Object state change records

==================================================

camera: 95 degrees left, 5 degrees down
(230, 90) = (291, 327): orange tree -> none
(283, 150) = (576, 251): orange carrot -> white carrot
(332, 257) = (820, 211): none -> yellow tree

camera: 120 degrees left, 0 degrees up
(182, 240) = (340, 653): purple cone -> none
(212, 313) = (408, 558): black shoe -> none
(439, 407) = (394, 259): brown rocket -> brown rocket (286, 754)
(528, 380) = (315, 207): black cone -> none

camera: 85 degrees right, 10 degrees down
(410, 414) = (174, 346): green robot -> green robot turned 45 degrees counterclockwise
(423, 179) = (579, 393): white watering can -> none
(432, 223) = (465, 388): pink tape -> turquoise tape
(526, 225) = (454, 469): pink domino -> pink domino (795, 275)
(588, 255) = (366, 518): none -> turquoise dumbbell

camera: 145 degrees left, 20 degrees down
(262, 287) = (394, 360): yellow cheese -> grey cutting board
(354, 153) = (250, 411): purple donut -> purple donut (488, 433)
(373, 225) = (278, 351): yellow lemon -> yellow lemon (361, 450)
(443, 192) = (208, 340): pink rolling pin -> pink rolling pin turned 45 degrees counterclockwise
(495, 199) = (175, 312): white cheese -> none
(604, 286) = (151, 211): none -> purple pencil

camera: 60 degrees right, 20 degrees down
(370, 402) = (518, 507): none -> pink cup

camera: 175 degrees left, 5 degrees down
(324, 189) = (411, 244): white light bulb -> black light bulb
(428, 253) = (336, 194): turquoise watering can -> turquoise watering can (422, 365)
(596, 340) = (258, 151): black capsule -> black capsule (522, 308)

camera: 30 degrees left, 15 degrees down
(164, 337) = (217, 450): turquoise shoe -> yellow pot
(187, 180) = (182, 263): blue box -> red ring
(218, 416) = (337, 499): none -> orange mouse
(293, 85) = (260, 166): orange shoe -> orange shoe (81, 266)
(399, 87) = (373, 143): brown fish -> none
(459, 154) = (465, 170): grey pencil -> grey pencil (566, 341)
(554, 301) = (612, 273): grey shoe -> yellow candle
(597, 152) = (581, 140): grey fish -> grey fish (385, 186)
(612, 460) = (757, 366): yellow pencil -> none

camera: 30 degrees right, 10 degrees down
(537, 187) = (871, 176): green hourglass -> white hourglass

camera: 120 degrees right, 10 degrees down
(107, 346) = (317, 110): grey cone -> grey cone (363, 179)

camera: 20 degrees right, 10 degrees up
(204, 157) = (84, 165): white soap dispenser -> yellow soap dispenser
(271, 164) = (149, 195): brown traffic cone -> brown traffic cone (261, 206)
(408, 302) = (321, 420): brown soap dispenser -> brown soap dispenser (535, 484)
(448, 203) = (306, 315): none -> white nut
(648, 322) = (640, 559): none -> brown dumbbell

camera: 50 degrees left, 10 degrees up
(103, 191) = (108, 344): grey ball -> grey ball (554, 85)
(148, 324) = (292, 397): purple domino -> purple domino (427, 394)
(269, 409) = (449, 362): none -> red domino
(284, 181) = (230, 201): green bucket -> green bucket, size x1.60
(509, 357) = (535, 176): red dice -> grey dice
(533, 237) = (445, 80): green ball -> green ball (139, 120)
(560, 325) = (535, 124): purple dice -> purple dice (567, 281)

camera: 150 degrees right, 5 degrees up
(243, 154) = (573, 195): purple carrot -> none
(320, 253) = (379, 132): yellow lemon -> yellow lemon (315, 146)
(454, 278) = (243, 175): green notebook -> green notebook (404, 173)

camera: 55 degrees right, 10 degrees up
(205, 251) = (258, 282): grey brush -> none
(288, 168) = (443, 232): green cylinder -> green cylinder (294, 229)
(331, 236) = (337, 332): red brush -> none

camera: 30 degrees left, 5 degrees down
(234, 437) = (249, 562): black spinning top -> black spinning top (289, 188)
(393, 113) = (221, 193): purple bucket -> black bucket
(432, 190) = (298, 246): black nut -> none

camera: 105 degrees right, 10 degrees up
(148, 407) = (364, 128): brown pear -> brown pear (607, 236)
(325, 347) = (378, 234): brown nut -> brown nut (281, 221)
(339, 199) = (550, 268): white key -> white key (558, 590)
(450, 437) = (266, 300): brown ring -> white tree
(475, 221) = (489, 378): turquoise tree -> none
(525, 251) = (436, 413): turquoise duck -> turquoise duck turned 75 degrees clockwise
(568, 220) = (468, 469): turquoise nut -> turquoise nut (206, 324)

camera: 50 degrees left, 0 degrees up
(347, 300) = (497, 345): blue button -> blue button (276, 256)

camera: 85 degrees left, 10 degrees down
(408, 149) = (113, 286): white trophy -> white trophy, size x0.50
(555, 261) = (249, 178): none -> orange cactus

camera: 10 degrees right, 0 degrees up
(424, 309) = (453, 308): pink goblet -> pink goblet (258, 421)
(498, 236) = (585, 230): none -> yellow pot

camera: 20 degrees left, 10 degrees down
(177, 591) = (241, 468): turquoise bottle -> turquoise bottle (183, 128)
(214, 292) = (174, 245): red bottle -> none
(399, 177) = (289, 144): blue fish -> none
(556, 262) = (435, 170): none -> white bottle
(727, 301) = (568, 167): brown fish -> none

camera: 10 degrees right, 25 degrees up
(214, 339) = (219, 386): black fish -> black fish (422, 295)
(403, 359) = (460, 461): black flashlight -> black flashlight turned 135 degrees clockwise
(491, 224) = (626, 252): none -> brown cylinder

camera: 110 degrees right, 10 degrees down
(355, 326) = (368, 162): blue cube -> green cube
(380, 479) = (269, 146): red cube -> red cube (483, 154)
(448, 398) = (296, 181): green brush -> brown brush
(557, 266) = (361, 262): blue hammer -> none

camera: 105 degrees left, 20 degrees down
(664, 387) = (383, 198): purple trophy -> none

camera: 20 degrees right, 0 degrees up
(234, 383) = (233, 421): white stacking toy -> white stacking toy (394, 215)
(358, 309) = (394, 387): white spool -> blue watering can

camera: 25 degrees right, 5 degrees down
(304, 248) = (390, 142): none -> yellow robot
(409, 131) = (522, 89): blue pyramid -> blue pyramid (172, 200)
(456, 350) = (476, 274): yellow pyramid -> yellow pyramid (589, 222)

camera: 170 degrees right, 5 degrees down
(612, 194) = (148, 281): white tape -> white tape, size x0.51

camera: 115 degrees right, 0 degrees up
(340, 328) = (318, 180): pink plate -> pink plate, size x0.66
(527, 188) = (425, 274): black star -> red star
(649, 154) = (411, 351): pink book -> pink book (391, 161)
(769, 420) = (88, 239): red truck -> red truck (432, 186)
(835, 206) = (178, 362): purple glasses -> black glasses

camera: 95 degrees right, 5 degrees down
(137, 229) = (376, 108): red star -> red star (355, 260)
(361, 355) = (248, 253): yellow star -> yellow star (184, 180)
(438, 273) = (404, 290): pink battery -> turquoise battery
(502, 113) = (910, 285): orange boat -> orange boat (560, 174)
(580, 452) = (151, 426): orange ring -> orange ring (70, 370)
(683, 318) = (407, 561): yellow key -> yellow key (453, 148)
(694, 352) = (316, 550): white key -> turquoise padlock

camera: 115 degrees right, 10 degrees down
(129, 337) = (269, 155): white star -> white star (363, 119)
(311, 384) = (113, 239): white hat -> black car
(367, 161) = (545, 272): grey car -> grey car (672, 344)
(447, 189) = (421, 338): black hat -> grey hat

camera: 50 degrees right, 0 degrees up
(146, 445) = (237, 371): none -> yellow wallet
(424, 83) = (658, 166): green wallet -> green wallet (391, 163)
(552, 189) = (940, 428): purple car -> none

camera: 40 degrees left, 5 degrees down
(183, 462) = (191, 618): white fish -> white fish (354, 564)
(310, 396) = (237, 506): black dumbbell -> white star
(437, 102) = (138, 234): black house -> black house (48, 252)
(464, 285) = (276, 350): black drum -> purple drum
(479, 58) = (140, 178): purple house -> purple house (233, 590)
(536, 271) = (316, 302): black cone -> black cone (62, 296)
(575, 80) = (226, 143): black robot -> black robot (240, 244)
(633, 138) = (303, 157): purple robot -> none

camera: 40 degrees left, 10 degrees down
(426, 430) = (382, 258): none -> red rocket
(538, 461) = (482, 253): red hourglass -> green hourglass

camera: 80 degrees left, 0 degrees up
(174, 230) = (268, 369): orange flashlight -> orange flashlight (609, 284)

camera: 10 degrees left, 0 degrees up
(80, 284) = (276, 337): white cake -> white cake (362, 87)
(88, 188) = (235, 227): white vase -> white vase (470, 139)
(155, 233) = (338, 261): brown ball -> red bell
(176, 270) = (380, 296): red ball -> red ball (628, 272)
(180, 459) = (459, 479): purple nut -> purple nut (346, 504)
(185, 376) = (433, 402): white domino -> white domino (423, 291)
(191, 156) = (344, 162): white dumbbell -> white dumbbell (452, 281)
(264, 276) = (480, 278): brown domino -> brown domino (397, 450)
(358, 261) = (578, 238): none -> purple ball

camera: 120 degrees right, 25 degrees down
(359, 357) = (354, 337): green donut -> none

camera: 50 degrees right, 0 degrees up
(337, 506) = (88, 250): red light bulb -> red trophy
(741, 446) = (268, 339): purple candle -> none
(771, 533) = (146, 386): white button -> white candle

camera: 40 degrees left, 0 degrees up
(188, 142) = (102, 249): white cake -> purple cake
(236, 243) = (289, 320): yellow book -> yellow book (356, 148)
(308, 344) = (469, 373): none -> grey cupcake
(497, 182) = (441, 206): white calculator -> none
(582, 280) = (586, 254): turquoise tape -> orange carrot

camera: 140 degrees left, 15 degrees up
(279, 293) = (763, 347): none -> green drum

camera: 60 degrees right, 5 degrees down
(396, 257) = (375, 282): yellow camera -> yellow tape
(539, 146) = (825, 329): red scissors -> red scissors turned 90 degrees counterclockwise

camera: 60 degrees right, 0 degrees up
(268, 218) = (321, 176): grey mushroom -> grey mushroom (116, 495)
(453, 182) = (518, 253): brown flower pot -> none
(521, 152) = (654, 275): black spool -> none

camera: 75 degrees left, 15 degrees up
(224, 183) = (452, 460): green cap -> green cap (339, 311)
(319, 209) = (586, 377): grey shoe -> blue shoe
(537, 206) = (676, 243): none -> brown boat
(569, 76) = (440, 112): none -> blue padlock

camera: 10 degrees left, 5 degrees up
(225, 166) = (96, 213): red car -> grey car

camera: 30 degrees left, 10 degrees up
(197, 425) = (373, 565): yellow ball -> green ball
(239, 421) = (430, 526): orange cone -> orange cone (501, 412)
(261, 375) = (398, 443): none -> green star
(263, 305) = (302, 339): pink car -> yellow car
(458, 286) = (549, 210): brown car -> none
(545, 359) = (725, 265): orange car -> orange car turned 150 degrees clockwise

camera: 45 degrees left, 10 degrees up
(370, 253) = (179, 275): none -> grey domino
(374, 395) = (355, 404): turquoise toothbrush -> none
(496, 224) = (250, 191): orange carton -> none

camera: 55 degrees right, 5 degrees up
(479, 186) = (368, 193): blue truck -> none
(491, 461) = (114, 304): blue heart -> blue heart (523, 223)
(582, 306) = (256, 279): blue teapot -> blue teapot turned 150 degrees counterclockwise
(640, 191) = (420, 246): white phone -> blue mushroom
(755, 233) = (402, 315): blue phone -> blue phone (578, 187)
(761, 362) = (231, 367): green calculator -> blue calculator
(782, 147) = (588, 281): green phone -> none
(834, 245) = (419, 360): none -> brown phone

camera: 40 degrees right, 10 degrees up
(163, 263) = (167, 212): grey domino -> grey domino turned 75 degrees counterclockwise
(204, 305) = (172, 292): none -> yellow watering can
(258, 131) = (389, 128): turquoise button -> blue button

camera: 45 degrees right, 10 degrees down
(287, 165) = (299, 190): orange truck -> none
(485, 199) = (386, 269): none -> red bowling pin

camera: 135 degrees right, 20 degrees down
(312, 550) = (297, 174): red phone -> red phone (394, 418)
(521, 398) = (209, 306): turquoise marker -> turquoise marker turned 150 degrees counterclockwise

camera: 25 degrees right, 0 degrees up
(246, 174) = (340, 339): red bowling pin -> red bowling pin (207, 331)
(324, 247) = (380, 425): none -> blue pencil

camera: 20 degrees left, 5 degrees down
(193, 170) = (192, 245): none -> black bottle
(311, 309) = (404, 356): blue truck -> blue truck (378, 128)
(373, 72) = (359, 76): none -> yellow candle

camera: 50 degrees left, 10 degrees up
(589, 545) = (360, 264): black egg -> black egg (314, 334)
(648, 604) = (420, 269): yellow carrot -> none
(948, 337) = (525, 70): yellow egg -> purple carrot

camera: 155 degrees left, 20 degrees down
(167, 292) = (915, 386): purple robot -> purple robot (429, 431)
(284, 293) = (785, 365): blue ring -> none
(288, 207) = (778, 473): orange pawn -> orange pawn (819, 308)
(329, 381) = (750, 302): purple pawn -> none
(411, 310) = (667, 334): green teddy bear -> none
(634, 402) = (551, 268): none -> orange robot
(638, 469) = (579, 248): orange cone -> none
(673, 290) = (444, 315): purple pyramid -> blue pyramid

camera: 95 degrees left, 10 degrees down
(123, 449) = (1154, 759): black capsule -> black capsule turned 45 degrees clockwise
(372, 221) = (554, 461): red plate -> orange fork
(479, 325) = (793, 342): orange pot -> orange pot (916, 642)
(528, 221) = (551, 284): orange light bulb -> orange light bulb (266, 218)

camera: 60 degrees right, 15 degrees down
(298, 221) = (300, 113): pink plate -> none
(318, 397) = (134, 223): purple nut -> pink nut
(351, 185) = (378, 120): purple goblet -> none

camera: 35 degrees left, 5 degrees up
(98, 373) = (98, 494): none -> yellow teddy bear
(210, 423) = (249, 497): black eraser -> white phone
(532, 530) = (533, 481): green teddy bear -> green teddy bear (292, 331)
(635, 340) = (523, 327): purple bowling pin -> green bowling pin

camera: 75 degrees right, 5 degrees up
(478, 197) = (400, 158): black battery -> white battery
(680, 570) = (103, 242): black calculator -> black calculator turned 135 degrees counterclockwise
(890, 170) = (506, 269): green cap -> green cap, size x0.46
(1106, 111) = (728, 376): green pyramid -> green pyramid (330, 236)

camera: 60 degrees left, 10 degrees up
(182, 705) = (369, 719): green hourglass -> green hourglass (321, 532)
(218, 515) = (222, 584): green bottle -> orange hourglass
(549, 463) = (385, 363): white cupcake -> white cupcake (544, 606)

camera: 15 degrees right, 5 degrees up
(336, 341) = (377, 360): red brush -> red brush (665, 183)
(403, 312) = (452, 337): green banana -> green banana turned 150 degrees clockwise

==================================================

### EXERCISE
Would you please repeat exactly the lines above, starting at the line with "camera: 105 degrees left, 20 degrees down" and stopping at the line with "(612, 194) = (148, 281): white", both included?

### SOLUTION FOR THIS TASK
camera: 105 degrees left, 20 degrees down
(664, 387) = (383, 198): purple trophy -> none

camera: 20 degrees right, 0 degrees up
(234, 383) = (233, 421): white stacking toy -> white stacking toy (394, 215)
(358, 309) = (394, 387): white spool -> blue watering can

camera: 25 degrees right, 5 degrees down
(304, 248) = (390, 142): none -> yellow robot
(409, 131) = (522, 89): blue pyramid -> blue pyramid (172, 200)
(456, 350) = (476, 274): yellow pyramid -> yellow pyramid (589, 222)

camera: 170 degrees right, 5 degrees down
(612, 194) = (148, 281): white tape -> white tape, size x0.51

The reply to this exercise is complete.